What is required = Could you return, exactly as written, only the lines from the one holding "black 1x1 brick" through the final line of the records below?
# # # #
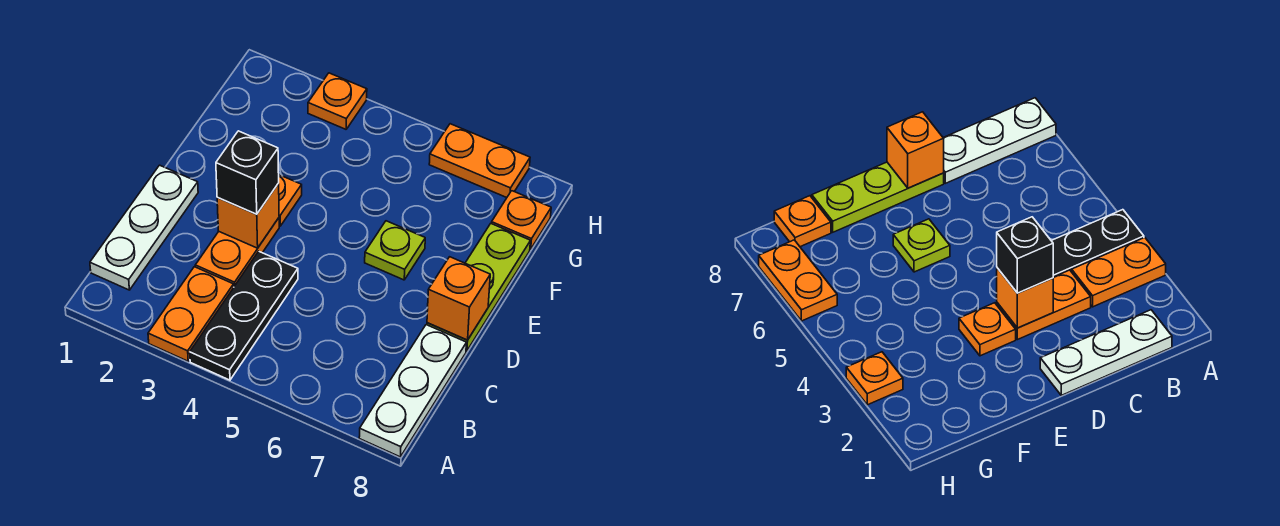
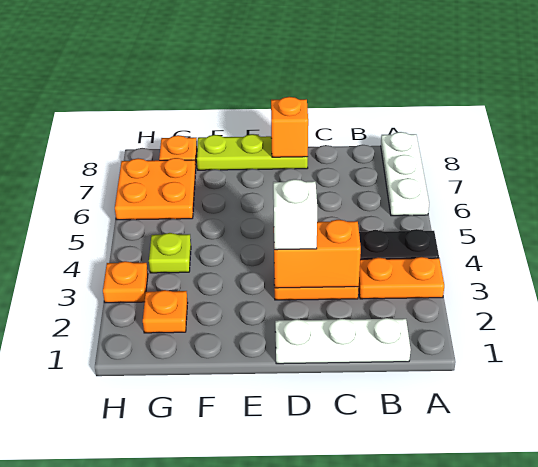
white 1x3 plate [359,325,466,457] -> white 1x3 plate turned to [381,132,429,216]
orange 1x1 brick [217,183,279,248] -> orange 1x2 brick [274,220,361,288]
black 1x1 brick [216,131,279,214] -> white 1x1 brick [273,179,317,250]
orange 1x1 plate [279,175,302,226] -> orange 1x1 plate moved to [143,290,188,333]
lime 1x1 plate [365,221,425,280] -> lime 1x1 plate moved to [149,233,191,273]
orange 1x2 plate [429,124,530,198] -> orange 2x2 plate [115,158,196,220]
# # # #
Result of this exercise =
black 1x1 brick [216,131,279,214] -> white 1x1 brick [273,179,317,250]
orange 1x1 plate [279,175,302,226] -> orange 1x1 plate moved to [143,290,188,333]
lime 1x1 plate [365,221,425,280] -> lime 1x1 plate moved to [149,233,191,273]
orange 1x2 plate [429,124,530,198] -> orange 2x2 plate [115,158,196,220]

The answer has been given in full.